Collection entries
.....

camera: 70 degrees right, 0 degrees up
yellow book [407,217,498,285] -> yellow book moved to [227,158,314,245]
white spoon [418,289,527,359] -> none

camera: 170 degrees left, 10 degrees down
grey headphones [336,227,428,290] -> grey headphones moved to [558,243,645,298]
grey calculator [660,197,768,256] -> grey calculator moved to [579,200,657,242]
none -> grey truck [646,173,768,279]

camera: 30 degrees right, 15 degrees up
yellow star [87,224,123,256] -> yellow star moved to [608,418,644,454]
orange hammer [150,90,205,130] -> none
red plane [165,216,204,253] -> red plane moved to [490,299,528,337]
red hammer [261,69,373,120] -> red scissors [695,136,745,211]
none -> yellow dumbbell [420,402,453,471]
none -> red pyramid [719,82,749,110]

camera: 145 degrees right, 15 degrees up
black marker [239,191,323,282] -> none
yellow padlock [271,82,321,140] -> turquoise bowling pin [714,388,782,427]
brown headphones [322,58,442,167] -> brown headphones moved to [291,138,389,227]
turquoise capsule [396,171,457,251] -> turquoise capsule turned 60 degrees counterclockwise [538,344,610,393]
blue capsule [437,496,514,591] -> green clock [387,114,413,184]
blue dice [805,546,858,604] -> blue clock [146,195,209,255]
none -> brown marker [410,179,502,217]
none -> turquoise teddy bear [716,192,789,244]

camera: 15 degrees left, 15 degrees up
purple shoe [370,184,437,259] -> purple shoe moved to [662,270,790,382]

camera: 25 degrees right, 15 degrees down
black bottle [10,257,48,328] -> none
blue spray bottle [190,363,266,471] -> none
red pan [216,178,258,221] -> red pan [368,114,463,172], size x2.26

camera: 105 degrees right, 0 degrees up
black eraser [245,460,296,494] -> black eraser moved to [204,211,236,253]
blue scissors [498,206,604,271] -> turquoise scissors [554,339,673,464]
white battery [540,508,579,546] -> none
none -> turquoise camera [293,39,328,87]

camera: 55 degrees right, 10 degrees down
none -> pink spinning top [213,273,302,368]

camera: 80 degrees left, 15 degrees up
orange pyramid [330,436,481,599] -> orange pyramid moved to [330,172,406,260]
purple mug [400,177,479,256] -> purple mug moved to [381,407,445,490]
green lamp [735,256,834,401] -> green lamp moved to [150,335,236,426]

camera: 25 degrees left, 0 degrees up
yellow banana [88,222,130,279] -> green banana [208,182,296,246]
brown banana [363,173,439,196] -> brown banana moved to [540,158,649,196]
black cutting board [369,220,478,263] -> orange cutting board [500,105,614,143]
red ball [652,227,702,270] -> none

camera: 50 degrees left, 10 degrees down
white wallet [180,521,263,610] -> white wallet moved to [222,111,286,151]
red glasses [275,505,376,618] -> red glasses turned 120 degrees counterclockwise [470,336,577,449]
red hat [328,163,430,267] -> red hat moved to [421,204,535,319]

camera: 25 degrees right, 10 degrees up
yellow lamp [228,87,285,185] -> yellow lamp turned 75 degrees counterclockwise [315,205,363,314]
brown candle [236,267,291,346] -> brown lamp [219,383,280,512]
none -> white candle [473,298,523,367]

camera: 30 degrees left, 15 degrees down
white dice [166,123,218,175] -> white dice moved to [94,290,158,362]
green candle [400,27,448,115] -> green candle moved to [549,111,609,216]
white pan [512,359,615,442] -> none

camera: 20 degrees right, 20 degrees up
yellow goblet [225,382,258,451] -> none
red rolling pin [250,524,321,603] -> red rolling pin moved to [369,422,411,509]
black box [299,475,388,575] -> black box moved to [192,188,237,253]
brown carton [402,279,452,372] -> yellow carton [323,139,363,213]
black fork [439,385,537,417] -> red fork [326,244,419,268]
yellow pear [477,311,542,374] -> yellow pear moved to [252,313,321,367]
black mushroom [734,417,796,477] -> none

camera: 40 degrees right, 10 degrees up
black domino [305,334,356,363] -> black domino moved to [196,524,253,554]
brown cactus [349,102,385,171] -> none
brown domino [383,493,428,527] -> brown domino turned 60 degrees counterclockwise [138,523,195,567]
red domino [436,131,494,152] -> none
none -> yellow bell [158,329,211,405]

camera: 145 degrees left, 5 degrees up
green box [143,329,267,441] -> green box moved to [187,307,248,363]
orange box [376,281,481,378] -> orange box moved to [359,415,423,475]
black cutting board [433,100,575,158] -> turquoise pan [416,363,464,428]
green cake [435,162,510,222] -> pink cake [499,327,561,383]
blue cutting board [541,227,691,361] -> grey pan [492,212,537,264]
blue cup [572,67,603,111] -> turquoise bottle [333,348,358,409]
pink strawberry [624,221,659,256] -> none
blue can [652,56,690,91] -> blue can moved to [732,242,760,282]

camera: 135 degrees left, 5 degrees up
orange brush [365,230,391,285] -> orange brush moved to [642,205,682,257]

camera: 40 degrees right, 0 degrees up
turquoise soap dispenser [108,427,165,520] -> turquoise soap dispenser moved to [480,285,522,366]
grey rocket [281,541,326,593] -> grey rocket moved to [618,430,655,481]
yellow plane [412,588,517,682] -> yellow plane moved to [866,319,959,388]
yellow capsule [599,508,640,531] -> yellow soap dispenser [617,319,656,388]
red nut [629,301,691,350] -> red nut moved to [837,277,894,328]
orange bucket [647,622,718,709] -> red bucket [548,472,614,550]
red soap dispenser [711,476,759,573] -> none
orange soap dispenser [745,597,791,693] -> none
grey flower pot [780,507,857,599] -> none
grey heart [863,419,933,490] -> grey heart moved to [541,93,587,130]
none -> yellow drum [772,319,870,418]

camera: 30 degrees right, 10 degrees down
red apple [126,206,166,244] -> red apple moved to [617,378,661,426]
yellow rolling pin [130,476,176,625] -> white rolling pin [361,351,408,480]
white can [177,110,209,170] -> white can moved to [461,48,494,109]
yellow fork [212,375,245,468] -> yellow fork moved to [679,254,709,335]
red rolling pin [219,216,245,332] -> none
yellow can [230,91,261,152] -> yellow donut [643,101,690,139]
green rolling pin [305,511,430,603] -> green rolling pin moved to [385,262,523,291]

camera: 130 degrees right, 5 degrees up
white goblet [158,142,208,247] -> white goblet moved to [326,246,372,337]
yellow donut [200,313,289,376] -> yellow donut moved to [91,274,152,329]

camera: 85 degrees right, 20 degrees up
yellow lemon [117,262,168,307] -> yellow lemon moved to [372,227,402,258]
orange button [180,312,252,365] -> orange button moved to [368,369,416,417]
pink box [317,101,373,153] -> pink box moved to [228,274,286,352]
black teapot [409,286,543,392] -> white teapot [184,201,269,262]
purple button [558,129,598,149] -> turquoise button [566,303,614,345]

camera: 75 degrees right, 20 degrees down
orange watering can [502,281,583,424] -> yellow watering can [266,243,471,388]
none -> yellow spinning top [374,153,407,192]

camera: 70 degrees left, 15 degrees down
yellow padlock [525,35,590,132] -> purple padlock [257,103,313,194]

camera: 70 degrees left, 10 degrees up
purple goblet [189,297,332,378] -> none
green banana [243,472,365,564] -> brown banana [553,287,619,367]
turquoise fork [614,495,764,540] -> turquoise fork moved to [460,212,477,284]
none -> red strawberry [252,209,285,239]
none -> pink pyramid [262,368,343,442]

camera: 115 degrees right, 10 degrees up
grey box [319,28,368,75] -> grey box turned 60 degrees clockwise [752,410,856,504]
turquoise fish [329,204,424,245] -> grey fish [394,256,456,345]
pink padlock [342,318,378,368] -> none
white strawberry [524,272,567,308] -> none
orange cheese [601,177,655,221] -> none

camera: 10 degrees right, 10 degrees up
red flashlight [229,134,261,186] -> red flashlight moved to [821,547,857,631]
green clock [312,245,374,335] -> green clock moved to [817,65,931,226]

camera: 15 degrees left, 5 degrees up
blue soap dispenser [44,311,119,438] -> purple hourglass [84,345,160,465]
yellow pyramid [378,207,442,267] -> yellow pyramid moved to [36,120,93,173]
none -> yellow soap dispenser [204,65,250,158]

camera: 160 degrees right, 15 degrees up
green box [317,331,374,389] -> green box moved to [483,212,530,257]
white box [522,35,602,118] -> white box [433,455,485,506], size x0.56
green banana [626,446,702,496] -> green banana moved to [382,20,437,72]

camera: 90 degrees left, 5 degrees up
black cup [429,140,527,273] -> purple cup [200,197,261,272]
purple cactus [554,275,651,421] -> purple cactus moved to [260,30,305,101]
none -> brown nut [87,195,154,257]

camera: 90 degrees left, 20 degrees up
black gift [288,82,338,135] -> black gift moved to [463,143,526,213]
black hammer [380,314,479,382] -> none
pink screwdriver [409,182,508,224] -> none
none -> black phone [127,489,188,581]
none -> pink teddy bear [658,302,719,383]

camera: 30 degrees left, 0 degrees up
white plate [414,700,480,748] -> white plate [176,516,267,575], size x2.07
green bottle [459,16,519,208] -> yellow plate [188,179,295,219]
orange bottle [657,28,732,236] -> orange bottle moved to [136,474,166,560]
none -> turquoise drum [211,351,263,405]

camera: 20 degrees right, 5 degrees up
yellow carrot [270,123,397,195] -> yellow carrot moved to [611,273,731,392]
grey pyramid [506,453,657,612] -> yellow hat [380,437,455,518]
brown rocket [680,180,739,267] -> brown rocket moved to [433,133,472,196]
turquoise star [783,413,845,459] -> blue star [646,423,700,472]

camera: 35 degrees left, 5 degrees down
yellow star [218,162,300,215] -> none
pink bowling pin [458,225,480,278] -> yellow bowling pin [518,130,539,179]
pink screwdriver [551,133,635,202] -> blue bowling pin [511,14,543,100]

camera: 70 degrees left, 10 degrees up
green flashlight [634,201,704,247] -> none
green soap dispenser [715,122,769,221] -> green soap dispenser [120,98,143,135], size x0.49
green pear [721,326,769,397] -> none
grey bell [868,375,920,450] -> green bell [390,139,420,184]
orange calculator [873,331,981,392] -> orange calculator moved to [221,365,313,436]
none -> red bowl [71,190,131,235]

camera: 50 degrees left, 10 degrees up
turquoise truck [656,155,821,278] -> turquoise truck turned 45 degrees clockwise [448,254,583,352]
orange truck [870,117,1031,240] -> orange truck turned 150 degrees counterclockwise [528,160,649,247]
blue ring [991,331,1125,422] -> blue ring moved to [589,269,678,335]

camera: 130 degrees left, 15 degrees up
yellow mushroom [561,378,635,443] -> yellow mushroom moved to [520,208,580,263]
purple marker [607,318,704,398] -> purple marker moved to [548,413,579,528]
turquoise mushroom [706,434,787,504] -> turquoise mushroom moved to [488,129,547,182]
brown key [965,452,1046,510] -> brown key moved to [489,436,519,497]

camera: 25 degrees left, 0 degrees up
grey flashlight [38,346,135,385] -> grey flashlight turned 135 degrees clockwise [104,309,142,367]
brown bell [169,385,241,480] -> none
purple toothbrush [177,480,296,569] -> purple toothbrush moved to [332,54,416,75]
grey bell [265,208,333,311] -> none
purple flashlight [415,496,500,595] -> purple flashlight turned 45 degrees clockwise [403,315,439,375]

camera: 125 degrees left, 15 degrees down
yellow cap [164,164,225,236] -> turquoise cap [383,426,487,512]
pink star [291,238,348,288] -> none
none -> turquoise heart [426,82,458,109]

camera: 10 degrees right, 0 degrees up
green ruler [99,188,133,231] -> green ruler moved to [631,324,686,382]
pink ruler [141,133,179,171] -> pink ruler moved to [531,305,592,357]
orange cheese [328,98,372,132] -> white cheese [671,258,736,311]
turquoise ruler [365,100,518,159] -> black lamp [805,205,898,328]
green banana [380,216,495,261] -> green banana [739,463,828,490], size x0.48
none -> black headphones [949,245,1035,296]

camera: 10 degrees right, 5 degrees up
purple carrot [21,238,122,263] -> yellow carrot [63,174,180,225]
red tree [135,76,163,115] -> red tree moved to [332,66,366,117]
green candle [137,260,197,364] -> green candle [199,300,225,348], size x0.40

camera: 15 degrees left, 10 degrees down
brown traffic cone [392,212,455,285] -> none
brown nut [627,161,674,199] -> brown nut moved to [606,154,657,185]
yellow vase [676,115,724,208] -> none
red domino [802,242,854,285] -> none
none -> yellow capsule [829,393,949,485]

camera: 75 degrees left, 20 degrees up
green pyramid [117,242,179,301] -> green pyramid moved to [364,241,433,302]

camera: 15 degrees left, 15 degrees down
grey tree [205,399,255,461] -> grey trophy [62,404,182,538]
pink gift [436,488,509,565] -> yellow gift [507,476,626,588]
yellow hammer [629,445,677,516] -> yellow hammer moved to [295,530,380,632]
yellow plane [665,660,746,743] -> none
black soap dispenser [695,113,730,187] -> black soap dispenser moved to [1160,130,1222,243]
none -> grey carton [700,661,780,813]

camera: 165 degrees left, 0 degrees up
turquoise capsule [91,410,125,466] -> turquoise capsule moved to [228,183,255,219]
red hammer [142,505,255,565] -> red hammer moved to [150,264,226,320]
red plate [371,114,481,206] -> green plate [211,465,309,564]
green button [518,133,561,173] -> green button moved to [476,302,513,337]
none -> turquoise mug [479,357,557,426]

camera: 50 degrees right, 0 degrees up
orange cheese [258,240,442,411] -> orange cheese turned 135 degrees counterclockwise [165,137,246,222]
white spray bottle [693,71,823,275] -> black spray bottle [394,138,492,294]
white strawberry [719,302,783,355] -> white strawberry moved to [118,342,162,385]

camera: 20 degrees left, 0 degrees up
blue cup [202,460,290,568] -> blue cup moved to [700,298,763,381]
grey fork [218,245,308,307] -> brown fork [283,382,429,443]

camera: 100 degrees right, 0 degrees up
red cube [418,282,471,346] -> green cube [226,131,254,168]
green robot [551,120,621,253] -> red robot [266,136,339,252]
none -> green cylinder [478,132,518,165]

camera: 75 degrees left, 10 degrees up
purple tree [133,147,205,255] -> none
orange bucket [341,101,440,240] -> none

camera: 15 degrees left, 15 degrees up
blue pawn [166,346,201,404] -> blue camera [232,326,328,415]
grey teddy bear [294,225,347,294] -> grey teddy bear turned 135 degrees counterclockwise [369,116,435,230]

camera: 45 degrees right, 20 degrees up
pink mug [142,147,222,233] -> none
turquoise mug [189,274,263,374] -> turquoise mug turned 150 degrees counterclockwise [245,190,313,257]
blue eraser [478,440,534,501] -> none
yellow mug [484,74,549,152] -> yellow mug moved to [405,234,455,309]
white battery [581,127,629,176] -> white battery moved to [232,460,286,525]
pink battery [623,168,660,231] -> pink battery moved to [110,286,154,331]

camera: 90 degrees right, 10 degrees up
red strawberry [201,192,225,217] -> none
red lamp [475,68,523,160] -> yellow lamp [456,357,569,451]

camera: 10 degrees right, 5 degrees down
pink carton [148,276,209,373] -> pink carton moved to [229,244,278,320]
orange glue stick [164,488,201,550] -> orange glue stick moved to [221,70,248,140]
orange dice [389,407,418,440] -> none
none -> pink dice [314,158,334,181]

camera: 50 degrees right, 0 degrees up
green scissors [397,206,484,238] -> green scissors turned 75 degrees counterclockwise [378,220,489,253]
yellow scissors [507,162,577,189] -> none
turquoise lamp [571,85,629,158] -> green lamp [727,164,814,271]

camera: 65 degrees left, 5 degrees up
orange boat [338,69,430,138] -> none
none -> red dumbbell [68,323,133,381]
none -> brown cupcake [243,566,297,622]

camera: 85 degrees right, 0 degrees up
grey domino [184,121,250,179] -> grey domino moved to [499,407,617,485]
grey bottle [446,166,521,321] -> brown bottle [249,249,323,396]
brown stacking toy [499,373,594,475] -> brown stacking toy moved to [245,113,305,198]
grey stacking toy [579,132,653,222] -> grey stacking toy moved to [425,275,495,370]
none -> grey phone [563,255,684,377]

.....

* [Task prompt]:
Look above for the line holding "turquoise truck [656,155,821,278]". Print it and every line after it, exactly, through the line holding "green candle [137,260,197,364]".

* [Result]:
turquoise truck [656,155,821,278] -> turquoise truck turned 45 degrees clockwise [448,254,583,352]
orange truck [870,117,1031,240] -> orange truck turned 150 degrees counterclockwise [528,160,649,247]
blue ring [991,331,1125,422] -> blue ring moved to [589,269,678,335]

camera: 130 degrees left, 15 degrees up
yellow mushroom [561,378,635,443] -> yellow mushroom moved to [520,208,580,263]
purple marker [607,318,704,398] -> purple marker moved to [548,413,579,528]
turquoise mushroom [706,434,787,504] -> turquoise mushroom moved to [488,129,547,182]
brown key [965,452,1046,510] -> brown key moved to [489,436,519,497]

camera: 25 degrees left, 0 degrees up
grey flashlight [38,346,135,385] -> grey flashlight turned 135 degrees clockwise [104,309,142,367]
brown bell [169,385,241,480] -> none
purple toothbrush [177,480,296,569] -> purple toothbrush moved to [332,54,416,75]
grey bell [265,208,333,311] -> none
purple flashlight [415,496,500,595] -> purple flashlight turned 45 degrees clockwise [403,315,439,375]

camera: 125 degrees left, 15 degrees down
yellow cap [164,164,225,236] -> turquoise cap [383,426,487,512]
pink star [291,238,348,288] -> none
none -> turquoise heart [426,82,458,109]

camera: 10 degrees right, 0 degrees up
green ruler [99,188,133,231] -> green ruler moved to [631,324,686,382]
pink ruler [141,133,179,171] -> pink ruler moved to [531,305,592,357]
orange cheese [328,98,372,132] -> white cheese [671,258,736,311]
turquoise ruler [365,100,518,159] -> black lamp [805,205,898,328]
green banana [380,216,495,261] -> green banana [739,463,828,490], size x0.48
none -> black headphones [949,245,1035,296]

camera: 10 degrees right, 5 degrees up
purple carrot [21,238,122,263] -> yellow carrot [63,174,180,225]
red tree [135,76,163,115] -> red tree moved to [332,66,366,117]
green candle [137,260,197,364] -> green candle [199,300,225,348], size x0.40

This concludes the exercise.